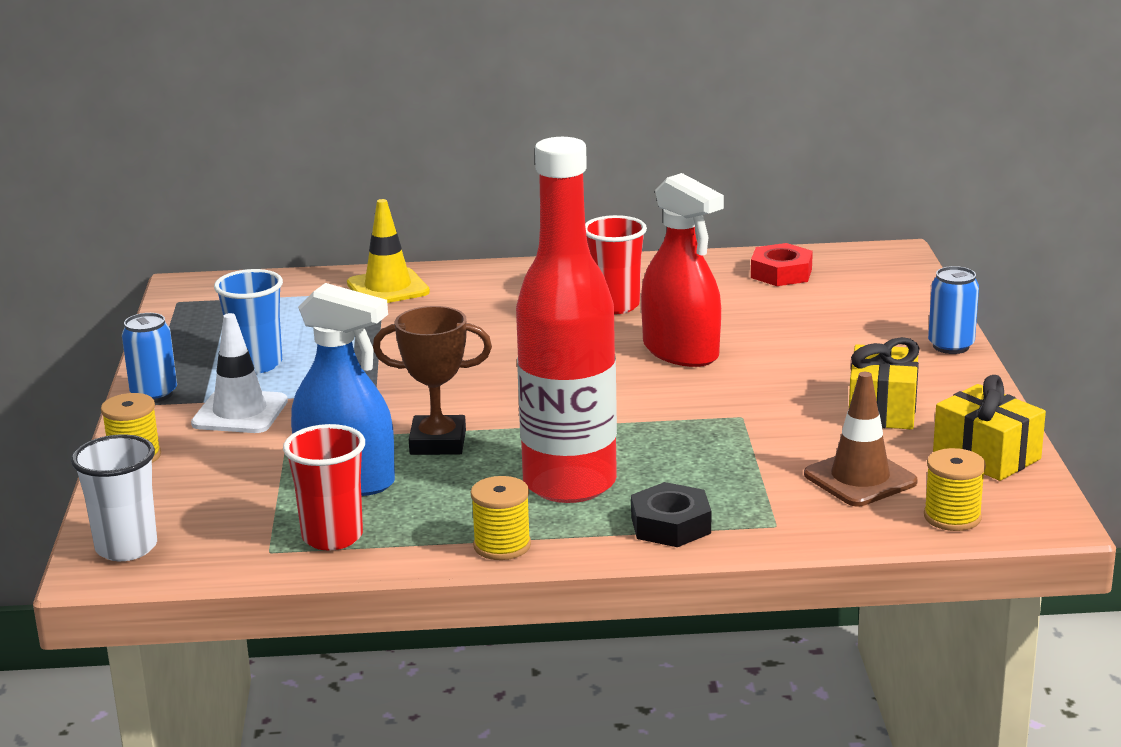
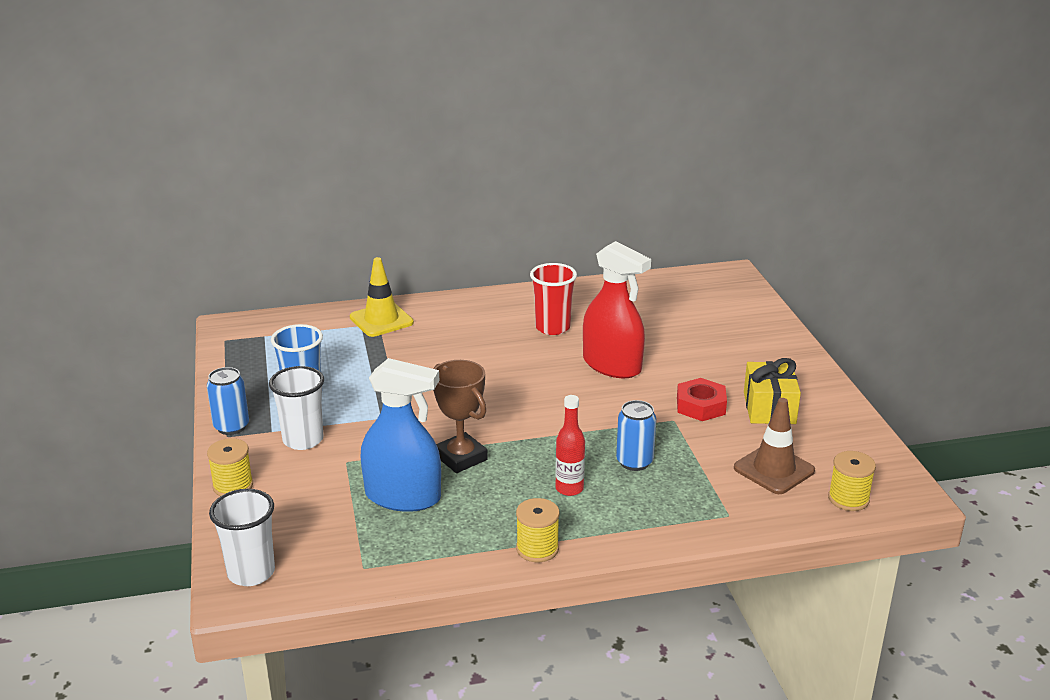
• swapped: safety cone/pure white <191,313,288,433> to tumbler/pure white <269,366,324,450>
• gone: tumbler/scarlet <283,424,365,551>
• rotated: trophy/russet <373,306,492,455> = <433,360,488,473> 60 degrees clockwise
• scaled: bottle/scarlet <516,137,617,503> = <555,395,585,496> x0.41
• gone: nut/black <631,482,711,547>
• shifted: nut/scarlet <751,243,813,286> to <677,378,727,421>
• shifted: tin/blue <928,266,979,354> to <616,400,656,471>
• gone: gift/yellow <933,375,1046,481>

● **YOUR ASSIGNMENT**: Repeat, exactly, every line from the one containing "gone: nut/black <631,482,711,547>" through the final line of the listing above, adding nothing.

● **ANSWER AREA**:
• gone: nut/black <631,482,711,547>
• shifted: nut/scarlet <751,243,813,286> to <677,378,727,421>
• shifted: tin/blue <928,266,979,354> to <616,400,656,471>
• gone: gift/yellow <933,375,1046,481>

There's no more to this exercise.